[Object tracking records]

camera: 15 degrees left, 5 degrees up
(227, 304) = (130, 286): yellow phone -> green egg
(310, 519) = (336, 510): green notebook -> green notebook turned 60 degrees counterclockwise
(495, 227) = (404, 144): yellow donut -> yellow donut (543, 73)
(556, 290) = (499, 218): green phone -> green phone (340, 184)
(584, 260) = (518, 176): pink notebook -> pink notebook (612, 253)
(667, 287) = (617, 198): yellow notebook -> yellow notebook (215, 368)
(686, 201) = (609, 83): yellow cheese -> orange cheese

ABOUT THIS EXERCISE — Exactly as written, reproduce the lines of the data above from the first line through the line where "(495, 227) = (404, 144): yellow" appears.

RESPONSE TO THE EXERCISE —
camera: 15 degrees left, 5 degrees up
(227, 304) = (130, 286): yellow phone -> green egg
(310, 519) = (336, 510): green notebook -> green notebook turned 60 degrees counterclockwise
(495, 227) = (404, 144): yellow donut -> yellow donut (543, 73)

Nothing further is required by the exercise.